» **What is expected**:
The expected output is the full set of entries, retyped verbatim, pictures excluded.

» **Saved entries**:

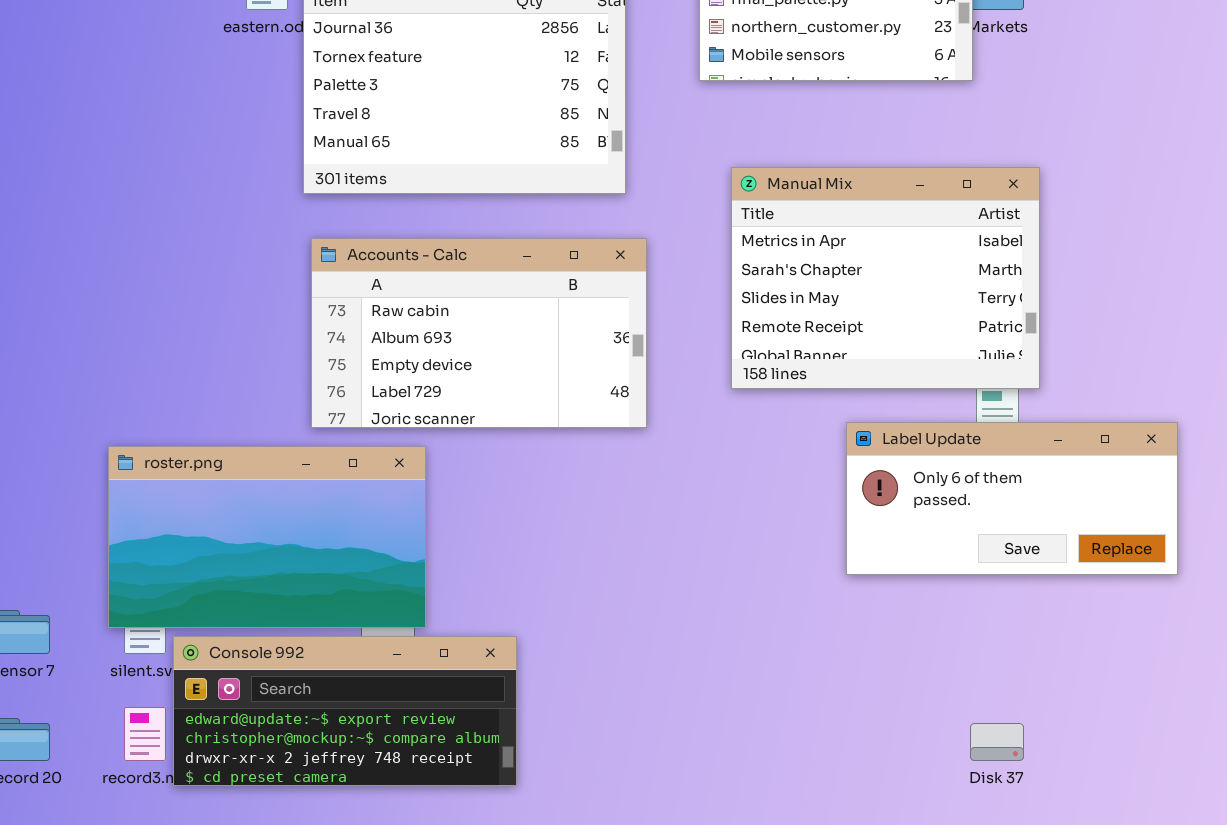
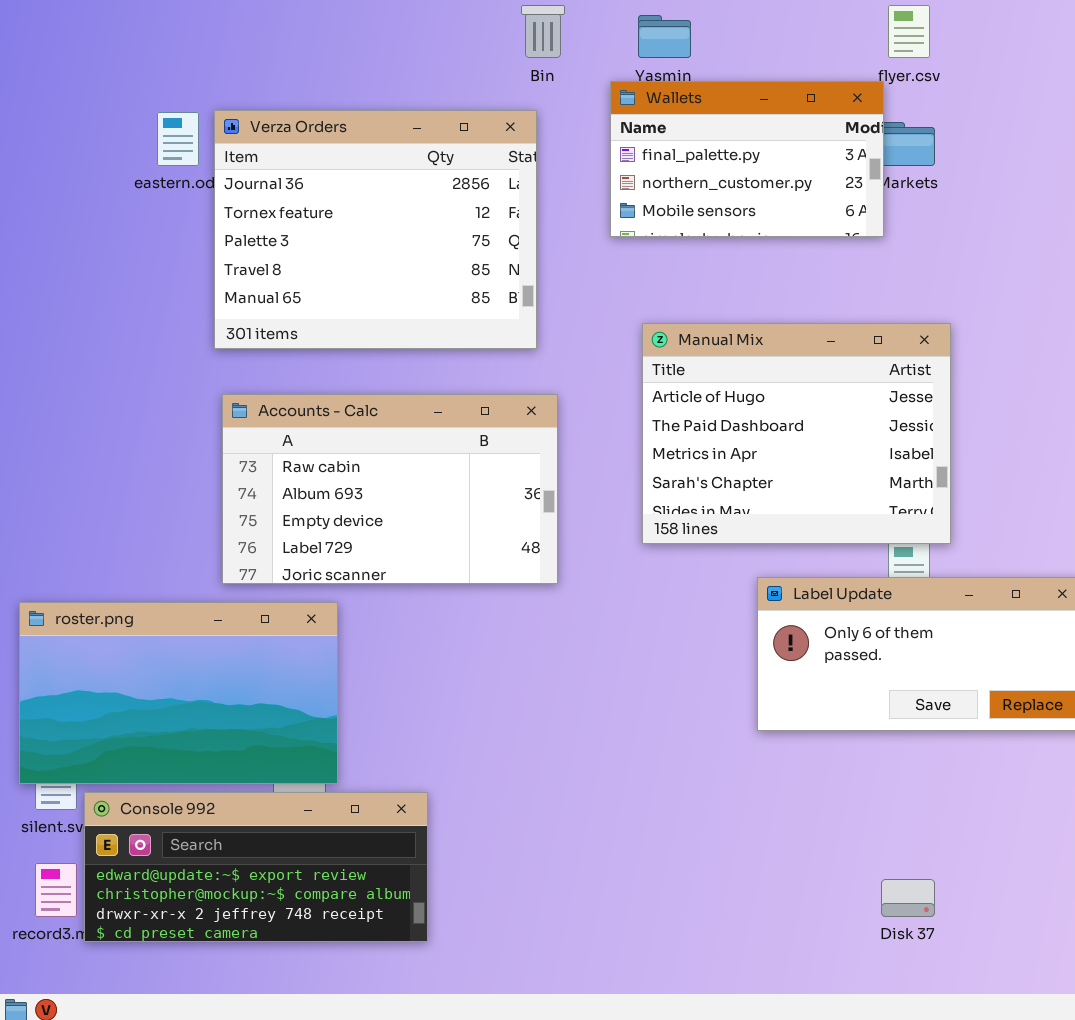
Manual Mix: [731,167,1040,389] -> [642,323,951,544], scrolled up 2 rows

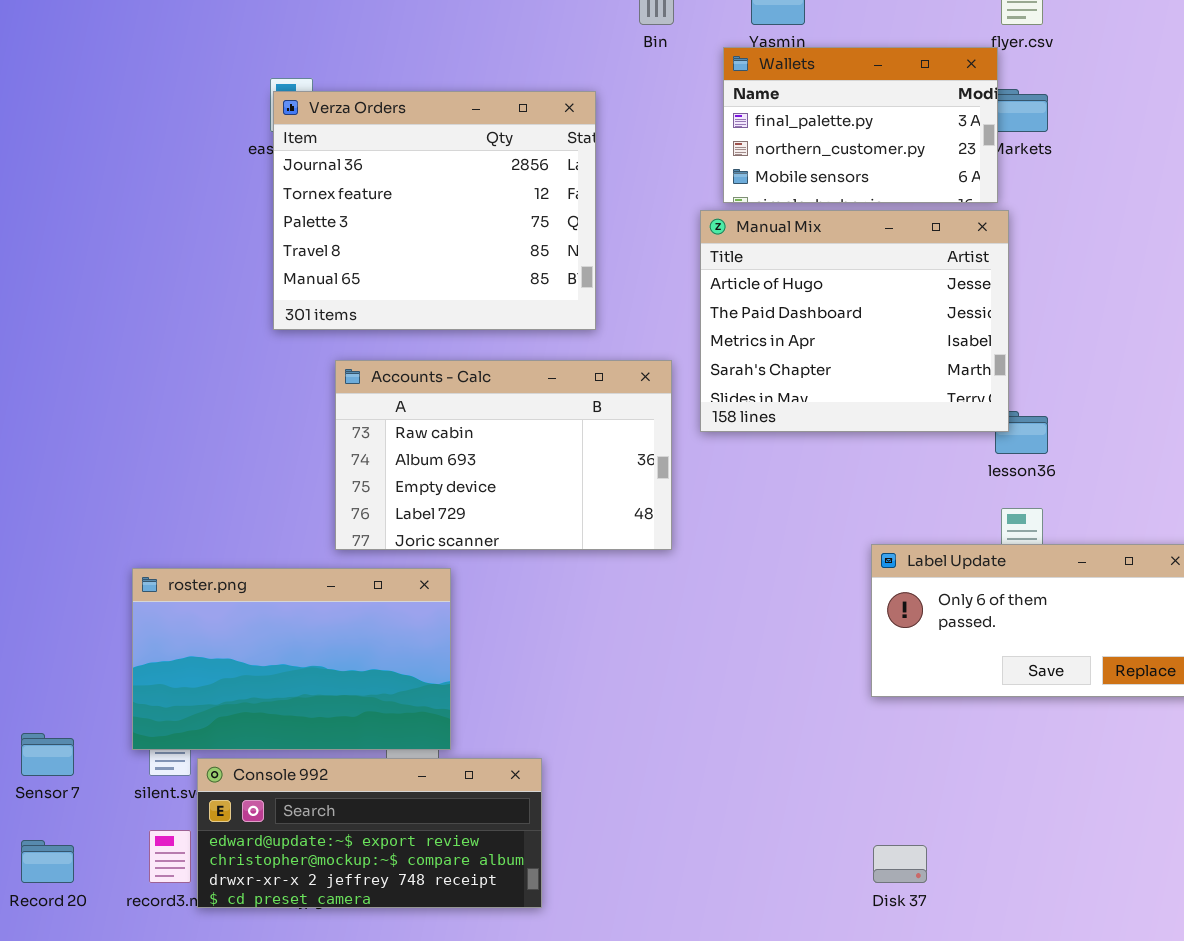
Verza Orders: [214,110,537,349] -> [273,91,596,330], moved
Manual Mix: [642,323,951,544] -> [700,210,1009,432], moved
Disk 37: [881,879,935,917] -> [873,845,927,883], moved

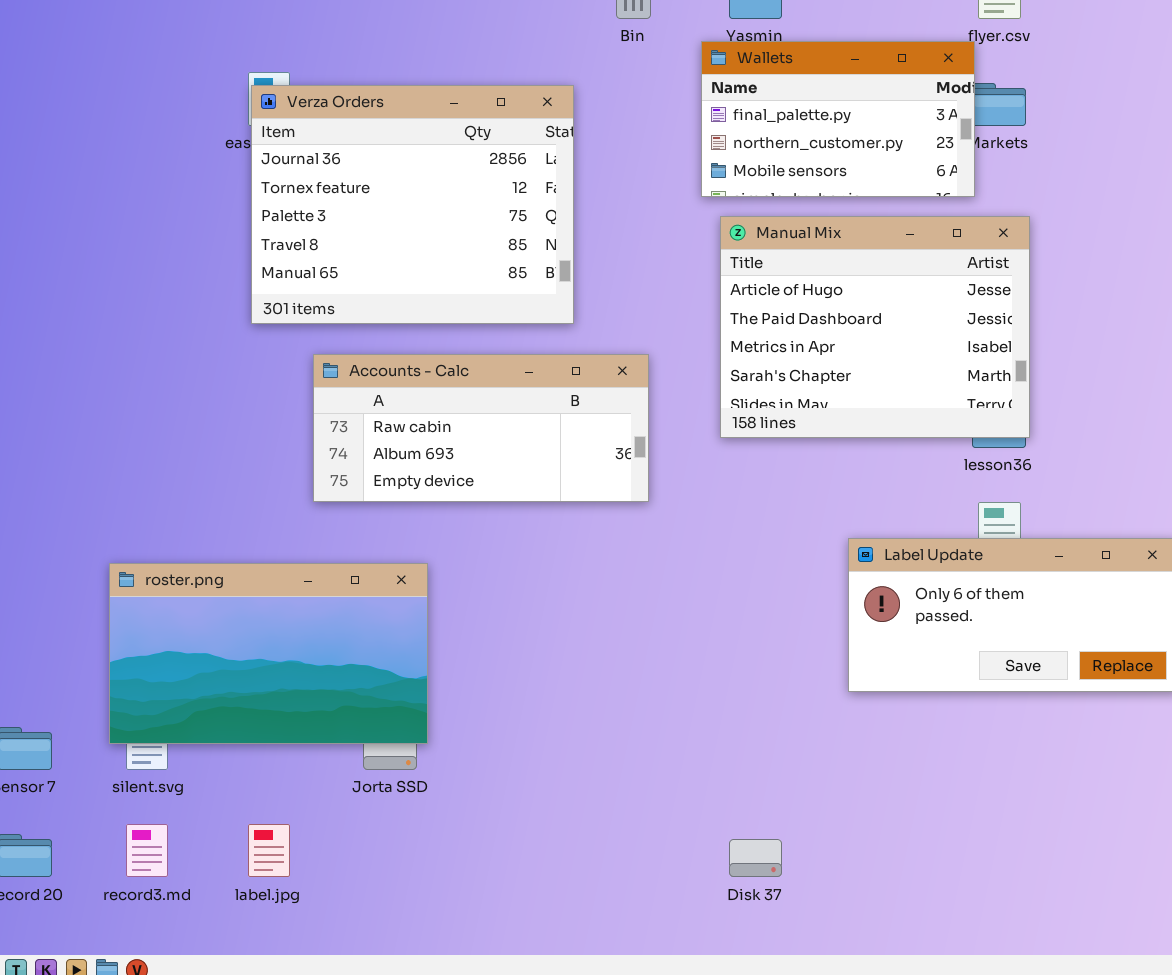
Manual Mix: [700,210,1009,432] -> [720,216,1030,438], moved
Accounts - Calc: [335,360,672,550] -> [313,354,649,502], resized
Console 992: [197,758,542,908] -> none, closed
Disk 37: [873,845,927,883] -> [729,839,782,877], moved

» **Answer to this problem**:
Manual Mix: [731,167,1040,389] -> [642,323,951,544], scrolled up 2 rows

Verza Orders: [214,110,537,349] -> [273,91,596,330], moved
Manual Mix: [642,323,951,544] -> [700,210,1009,432], moved
Disk 37: [881,879,935,917] -> [873,845,927,883], moved

Manual Mix: [700,210,1009,432] -> [720,216,1030,438], moved
Accounts - Calc: [335,360,672,550] -> [313,354,649,502], resized
Console 992: [197,758,542,908] -> none, closed
Disk 37: [873,845,927,883] -> [729,839,782,877], moved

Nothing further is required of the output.